■ WHAT NEEDS TO BE DONE ■
Using the records below, count the lines with "green" in them. Give the number only.

■ GIVEN DATA ■

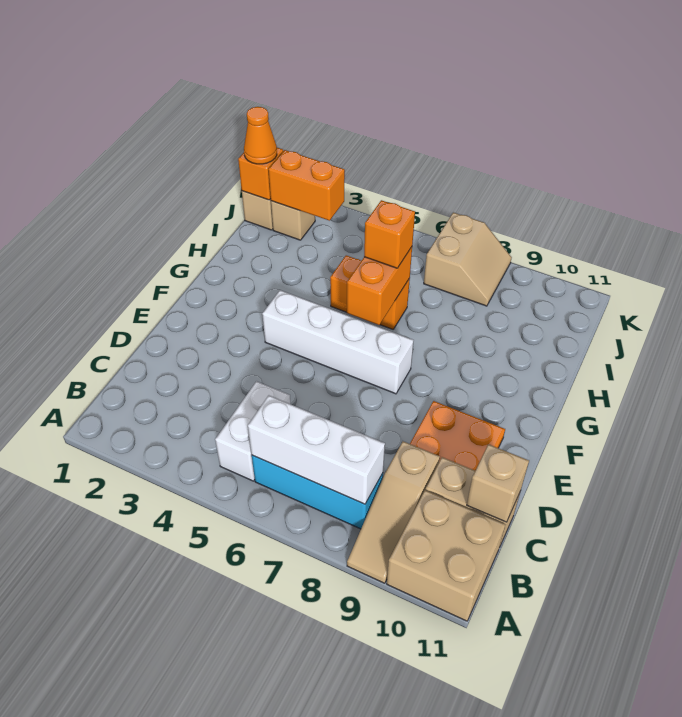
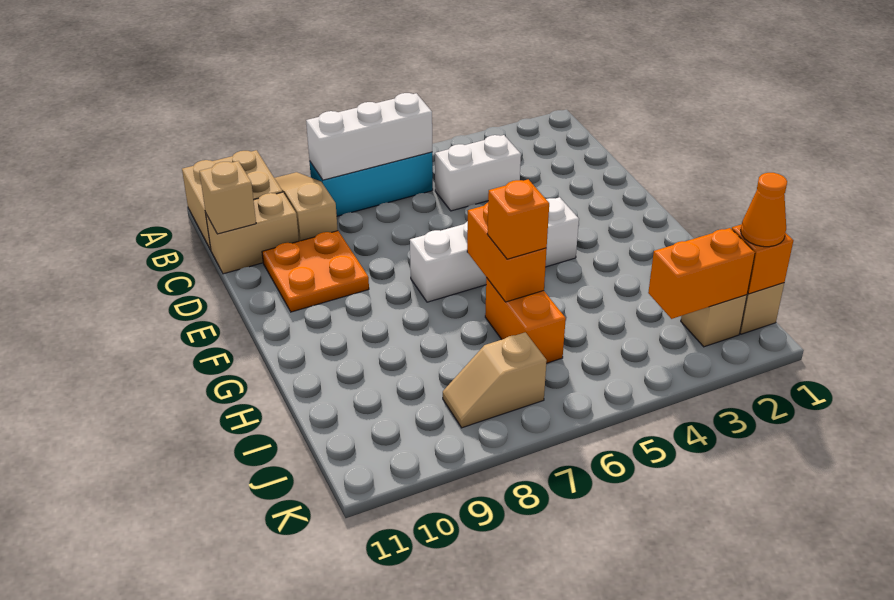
white brick B5:C5 level 1 -> white brick C4:C5 level 1
orange brick H5:H6 level 1 -> orange brick H6:I6 level 1
tan slope J7:K8 level 1 top 7 -> tan slope J7:J8 level 1 top 7

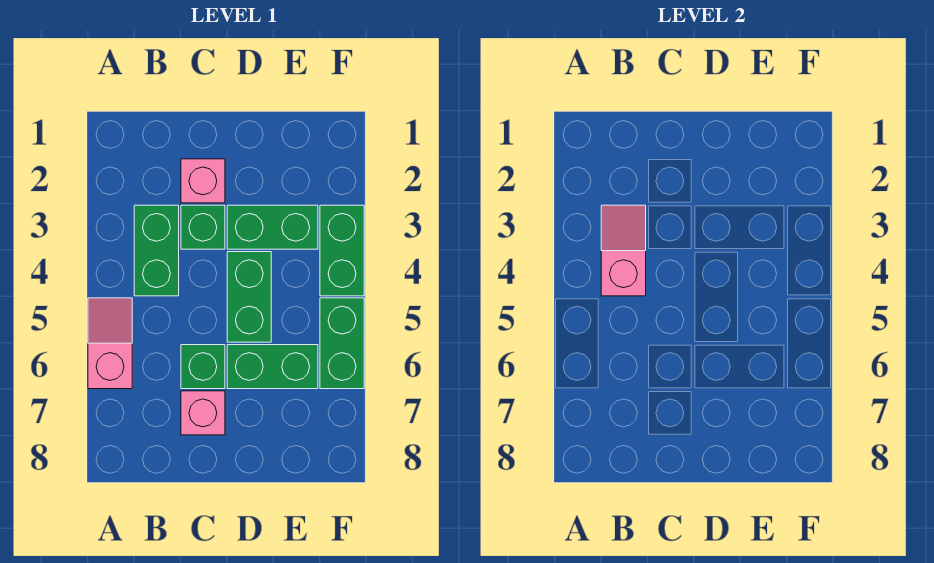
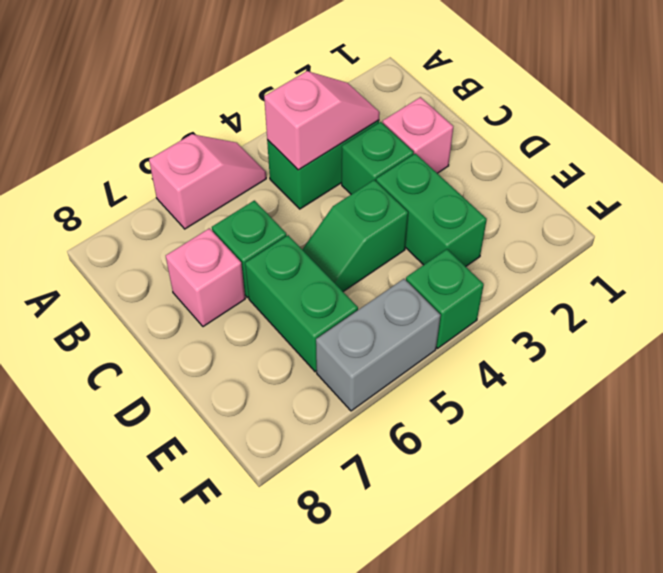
green brick D4:D5 level 1 -> green slope D4:D5 level 1 top 4
green brick F3:F4 level 1 -> green brick F4 level 1
green brick F5:F6 level 1 -> grey brick F5:F6 level 1

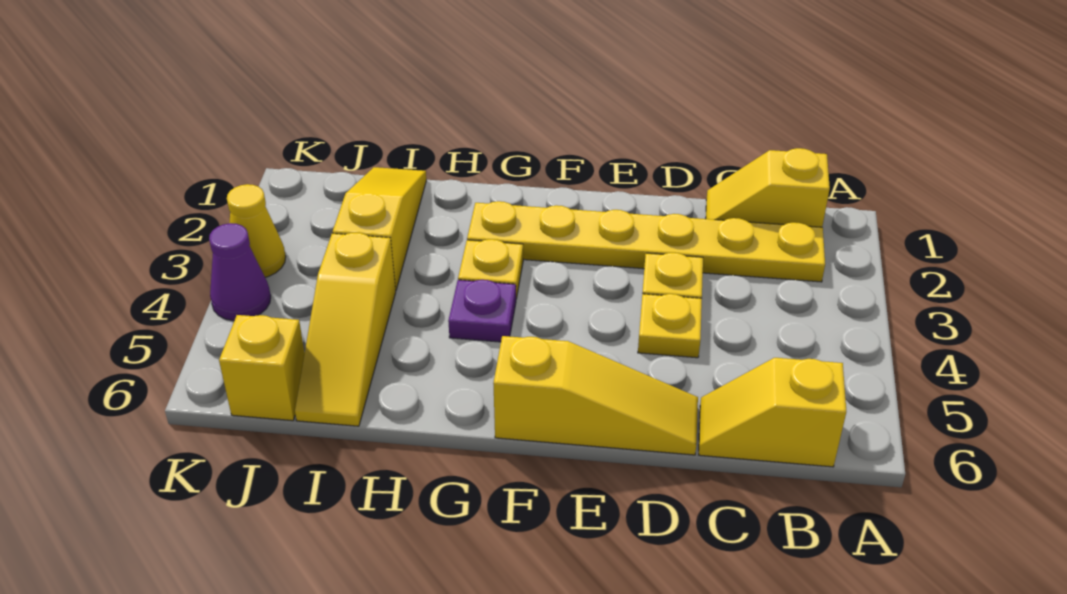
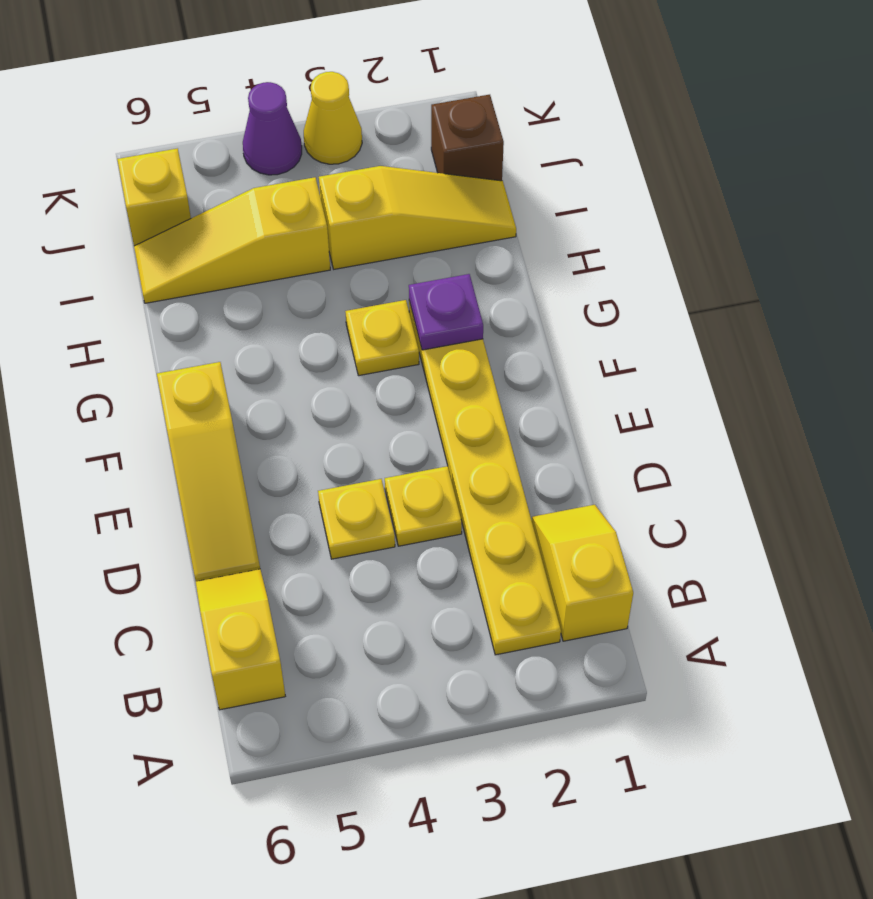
purple plate G4 level 1 -> purple plate G2 level 2
none -> brown brick J1 level 1

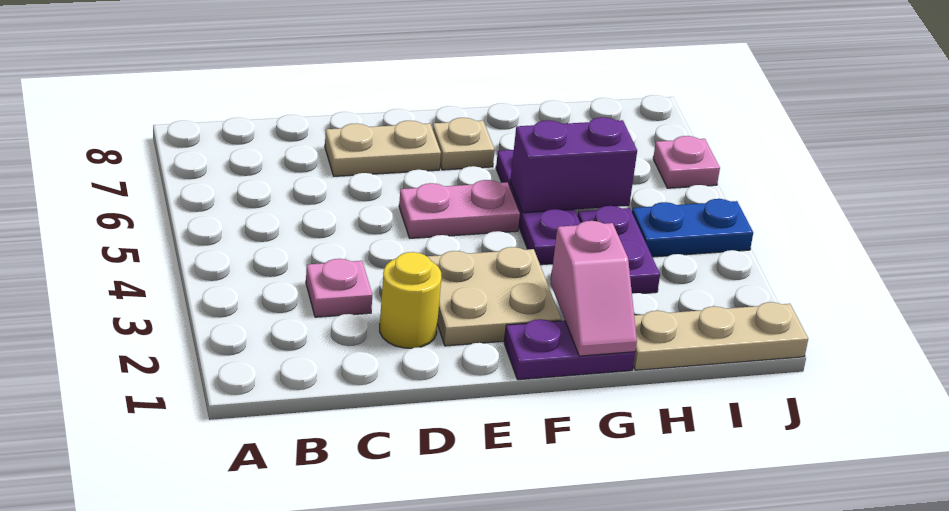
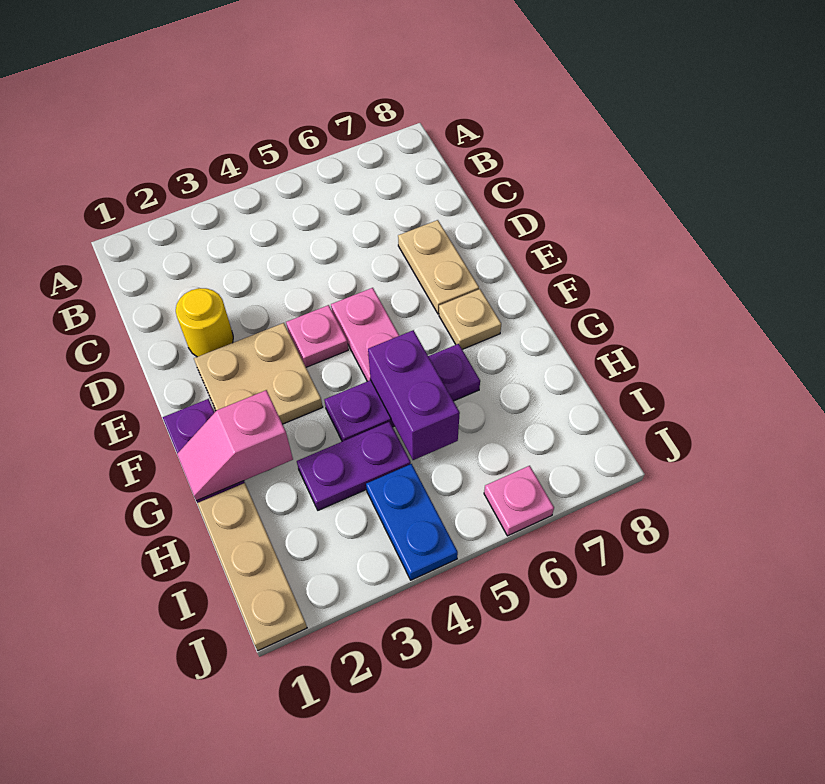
pink plate C3 level 1 -> pink plate E4 level 1

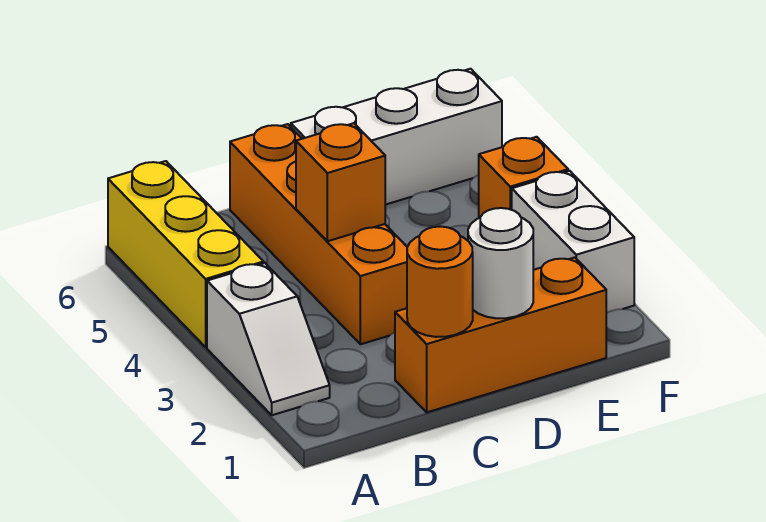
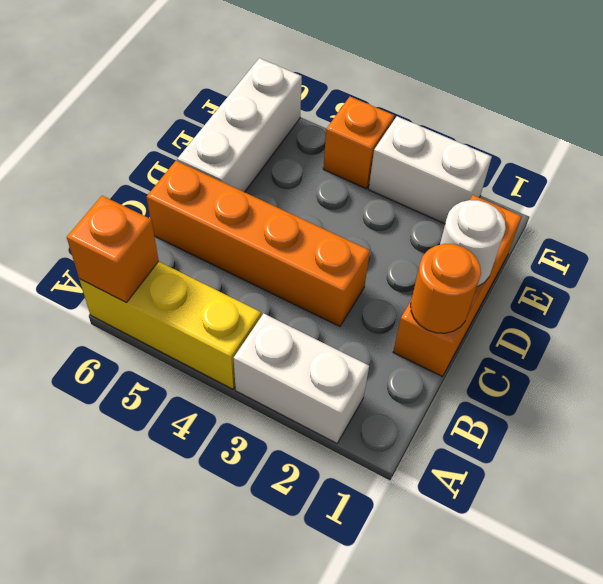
white slope A2:A3 level 1 top 3 -> white brick A2:A3 level 1
orange brick C4 level 2 -> orange brick A6 level 2

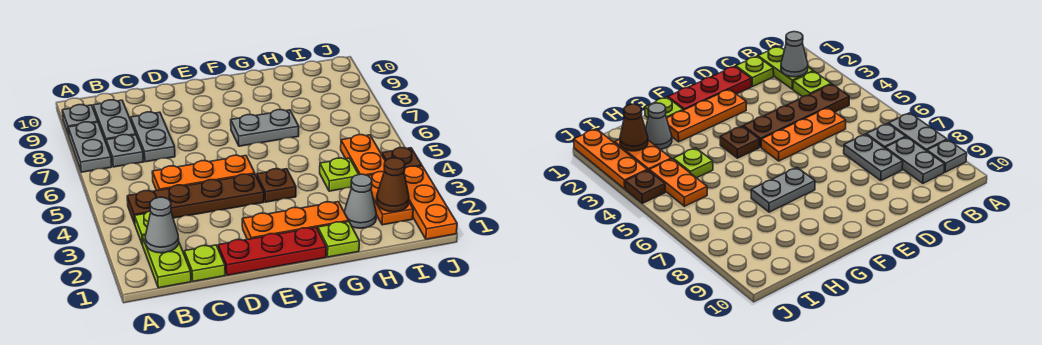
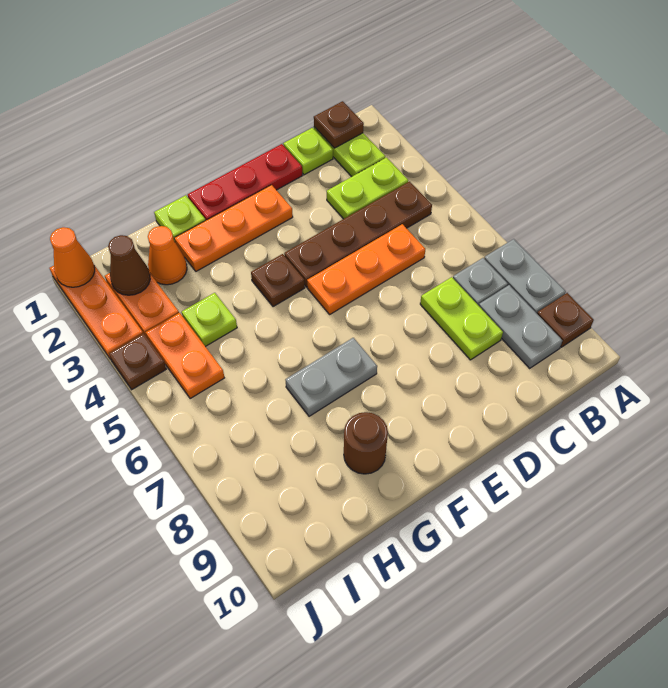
grey plate A9 level 1 -> brown plate A9 level 1
none -> brown plate B1 level 2
grey cone B2 level 2 -> none
lime plate B3 level 1 -> lime plate B3:C3 level 1
grey plate C7:C8 level 1 -> lime plate C7:C8 level 1
none -> brown round brick G9 level 1
grey cone H2 level 1 -> orange cone H2 level 1
none -> orange cone J1 level 2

■ SOLVED PROBLEM ■
3